Rewrite the data from the beginning through the line containing "road 5 (residential): [(271,172),(194,10)]", inclusive, with "centreline" changed to "centerline" and nothing else altered. Leave the pictures out.
■ ■ ■ ■
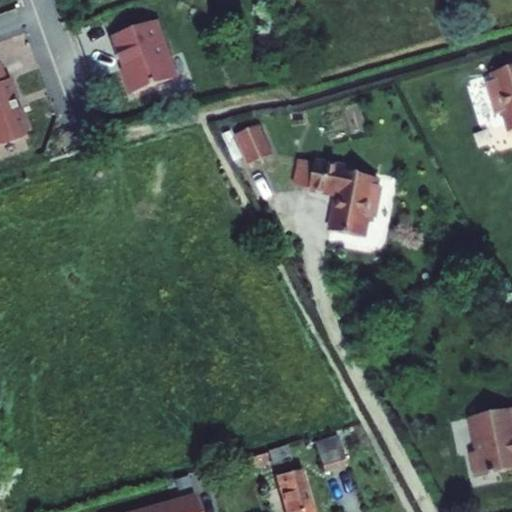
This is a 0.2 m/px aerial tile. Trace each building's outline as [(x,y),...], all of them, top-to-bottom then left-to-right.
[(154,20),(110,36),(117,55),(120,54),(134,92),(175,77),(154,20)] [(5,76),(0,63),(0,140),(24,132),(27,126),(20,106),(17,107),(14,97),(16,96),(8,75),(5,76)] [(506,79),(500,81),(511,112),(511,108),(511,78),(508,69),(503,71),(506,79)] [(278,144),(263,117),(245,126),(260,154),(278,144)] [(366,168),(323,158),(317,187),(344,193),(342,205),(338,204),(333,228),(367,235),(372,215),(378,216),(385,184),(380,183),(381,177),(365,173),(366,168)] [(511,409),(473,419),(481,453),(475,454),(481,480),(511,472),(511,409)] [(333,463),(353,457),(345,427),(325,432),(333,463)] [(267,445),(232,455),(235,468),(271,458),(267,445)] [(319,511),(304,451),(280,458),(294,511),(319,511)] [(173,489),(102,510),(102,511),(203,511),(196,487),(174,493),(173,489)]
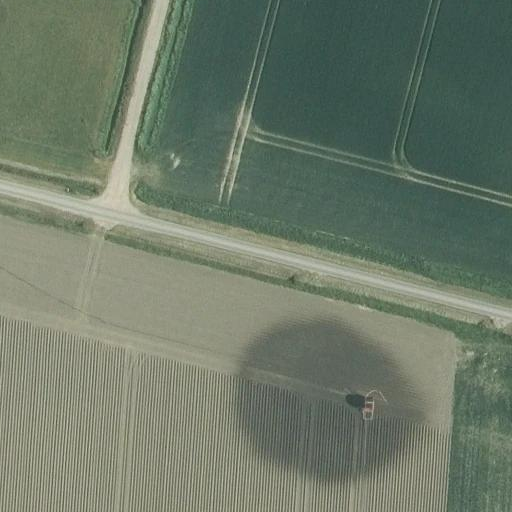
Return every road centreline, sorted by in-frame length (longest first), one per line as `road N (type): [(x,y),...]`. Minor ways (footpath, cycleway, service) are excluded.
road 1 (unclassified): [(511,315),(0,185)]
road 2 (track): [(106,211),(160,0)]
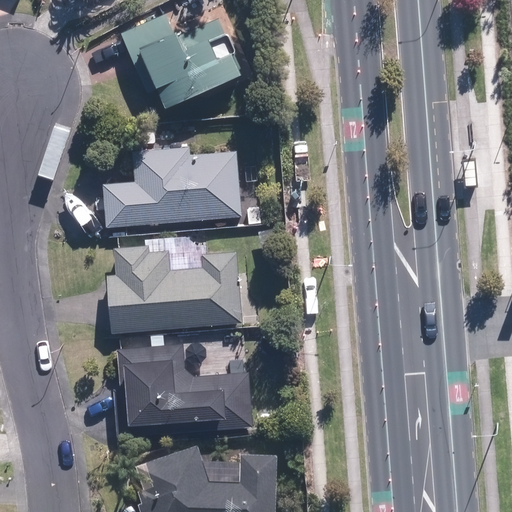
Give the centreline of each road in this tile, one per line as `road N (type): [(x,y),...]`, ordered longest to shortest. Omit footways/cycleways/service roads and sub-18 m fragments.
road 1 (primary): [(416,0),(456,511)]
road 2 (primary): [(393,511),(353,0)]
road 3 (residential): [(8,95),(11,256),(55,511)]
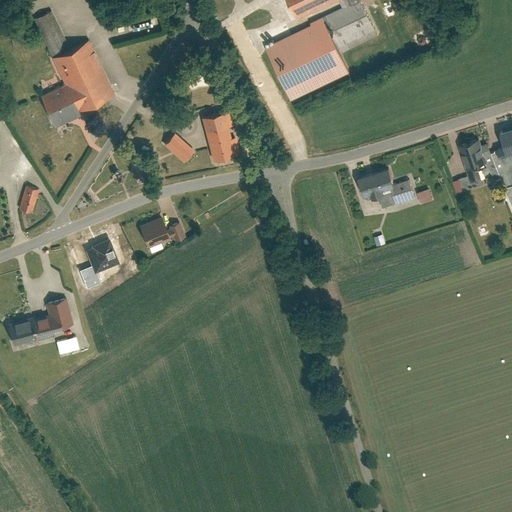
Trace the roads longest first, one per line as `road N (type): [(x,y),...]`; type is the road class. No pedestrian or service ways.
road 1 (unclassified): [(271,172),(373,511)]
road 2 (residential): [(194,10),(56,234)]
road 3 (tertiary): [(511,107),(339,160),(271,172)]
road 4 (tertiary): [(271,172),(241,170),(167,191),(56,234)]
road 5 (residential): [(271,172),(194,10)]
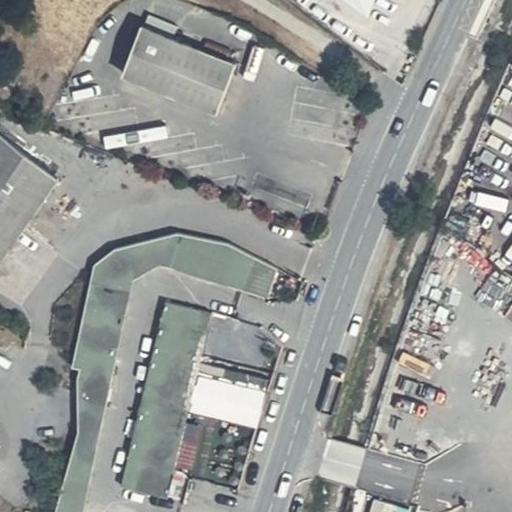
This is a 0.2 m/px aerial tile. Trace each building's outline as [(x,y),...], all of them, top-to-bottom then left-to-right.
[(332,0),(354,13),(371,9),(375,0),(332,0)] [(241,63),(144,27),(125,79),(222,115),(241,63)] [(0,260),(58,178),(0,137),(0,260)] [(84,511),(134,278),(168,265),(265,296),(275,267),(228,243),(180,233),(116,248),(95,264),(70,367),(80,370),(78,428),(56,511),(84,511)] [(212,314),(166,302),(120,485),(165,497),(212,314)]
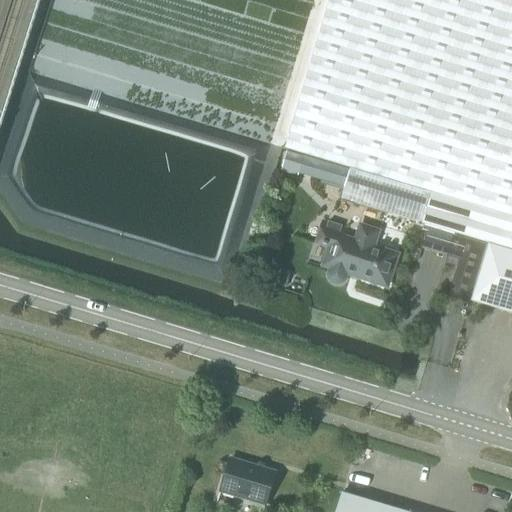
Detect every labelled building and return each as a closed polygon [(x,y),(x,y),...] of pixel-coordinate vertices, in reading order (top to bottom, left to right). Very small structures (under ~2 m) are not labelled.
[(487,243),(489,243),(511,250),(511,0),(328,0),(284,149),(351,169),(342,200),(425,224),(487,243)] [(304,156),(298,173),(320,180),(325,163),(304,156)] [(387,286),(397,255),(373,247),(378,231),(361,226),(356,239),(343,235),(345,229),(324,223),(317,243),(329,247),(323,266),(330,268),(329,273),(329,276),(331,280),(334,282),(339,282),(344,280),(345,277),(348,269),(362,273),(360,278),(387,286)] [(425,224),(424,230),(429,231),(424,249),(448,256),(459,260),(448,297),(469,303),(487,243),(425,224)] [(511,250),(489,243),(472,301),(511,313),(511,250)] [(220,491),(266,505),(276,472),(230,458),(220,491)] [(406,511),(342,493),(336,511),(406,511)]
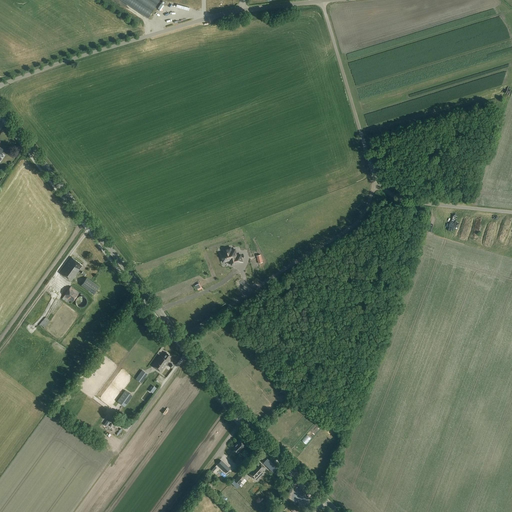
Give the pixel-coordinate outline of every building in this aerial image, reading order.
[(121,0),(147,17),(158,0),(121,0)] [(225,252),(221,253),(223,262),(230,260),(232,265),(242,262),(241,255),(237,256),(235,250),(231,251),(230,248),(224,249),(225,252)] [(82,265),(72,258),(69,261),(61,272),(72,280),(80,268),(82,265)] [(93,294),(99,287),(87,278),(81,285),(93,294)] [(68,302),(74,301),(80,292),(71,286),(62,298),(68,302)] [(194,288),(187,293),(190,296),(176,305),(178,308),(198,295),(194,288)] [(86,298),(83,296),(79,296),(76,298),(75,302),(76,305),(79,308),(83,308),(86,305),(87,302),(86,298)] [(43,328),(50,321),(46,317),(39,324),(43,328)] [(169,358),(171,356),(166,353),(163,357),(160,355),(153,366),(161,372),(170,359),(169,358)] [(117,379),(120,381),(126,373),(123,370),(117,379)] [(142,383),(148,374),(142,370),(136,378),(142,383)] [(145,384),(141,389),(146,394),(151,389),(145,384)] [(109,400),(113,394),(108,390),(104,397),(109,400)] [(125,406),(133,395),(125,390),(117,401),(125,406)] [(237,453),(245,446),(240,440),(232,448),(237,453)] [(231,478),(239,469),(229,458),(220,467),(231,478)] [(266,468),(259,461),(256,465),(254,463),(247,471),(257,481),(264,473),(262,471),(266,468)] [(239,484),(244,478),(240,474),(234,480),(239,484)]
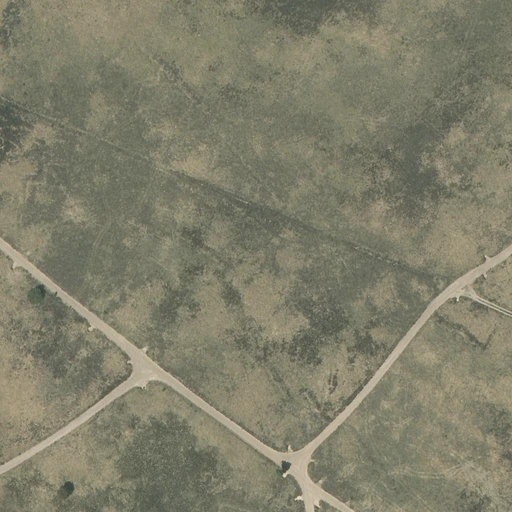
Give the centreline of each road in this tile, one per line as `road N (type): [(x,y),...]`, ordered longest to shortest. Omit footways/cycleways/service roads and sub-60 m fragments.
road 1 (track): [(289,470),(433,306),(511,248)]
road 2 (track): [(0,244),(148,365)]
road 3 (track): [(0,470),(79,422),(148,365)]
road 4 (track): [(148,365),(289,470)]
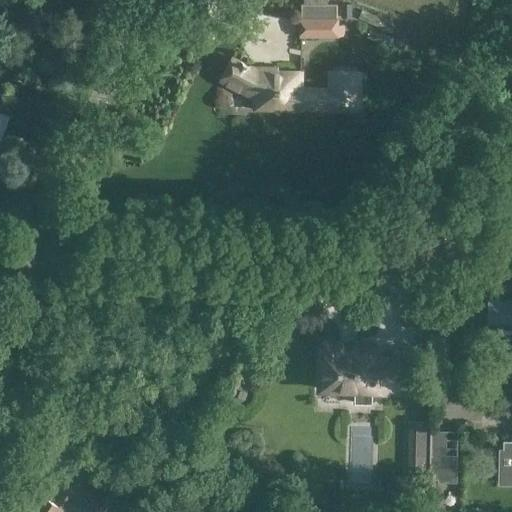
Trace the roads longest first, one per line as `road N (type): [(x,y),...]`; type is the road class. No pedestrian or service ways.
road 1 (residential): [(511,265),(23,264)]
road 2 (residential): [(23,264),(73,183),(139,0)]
■ ■ ■ ■
## Task solution
This is a 0.2 m/px aerial tile. Trace each building's outline as [(x,y),...], all of them, top-to-bottom then left-to-right.
[(154,20),(110,36),(117,55),(120,54),(134,92),(175,77),(154,20)] [(5,76),(0,63),(0,140),(24,132),(27,126),(20,106),(17,107),(14,97),(16,96),(8,75),(5,76)] [(506,79),(500,81),(511,112),(511,108),(511,78),(508,69),(503,71),(506,79)] [(278,144),(263,117),(245,126),(260,154),(278,144)] [(366,168),(323,158),(317,187),(344,193),(342,205),(338,204),(333,228),(367,235),(372,215),(378,216),(385,184),(380,183),(381,177),(365,173),(366,168)] [(511,409),(473,419),(481,453),(475,454),(481,480),(511,472),(511,409)] [(333,463),(353,457),(345,427),(325,432),(333,463)] [(267,445),(232,455),(235,468),(271,458),(267,445)] [(319,511),(304,451),(280,458),(294,511),(319,511)] [(173,489),(102,510),(102,511),(203,511),(196,487),(174,493),(173,489)]
Return every road centerline, sorted by in-frame length (longest first), one per line as `road N (type): [(x,y),...]`. Minor ways (footpath, cycleway, service) are excluded.
road 1 (unclassified): [(511,315),(0,185)]
road 2 (track): [(106,211),(160,0)]
Give the centerline of each road in this tile, one per line as `road N (type): [(x,y),...]`, ordered longest to shortest. Omit footways/cycleways/service roads and sub-18 m fragments.
road 1 (primary): [(416,0),(456,511)]
road 2 (primary): [(393,511),(353,0)]
road 3 (residential): [(8,95),(11,256),(55,511)]
Trace the roads longest first, one per line as `road N (type): [(x,y),...]`; type is the road class. No pedestrian or service ways.
road 1 (unclassified): [(271,172),(373,511)]
road 2 (residential): [(194,10),(56,234)]
road 3 (tertiary): [(511,107),(339,160),(271,172)]
road 4 (tertiary): [(271,172),(241,170),(167,191),(56,234)]
road 5 (residential): [(271,172),(194,10)]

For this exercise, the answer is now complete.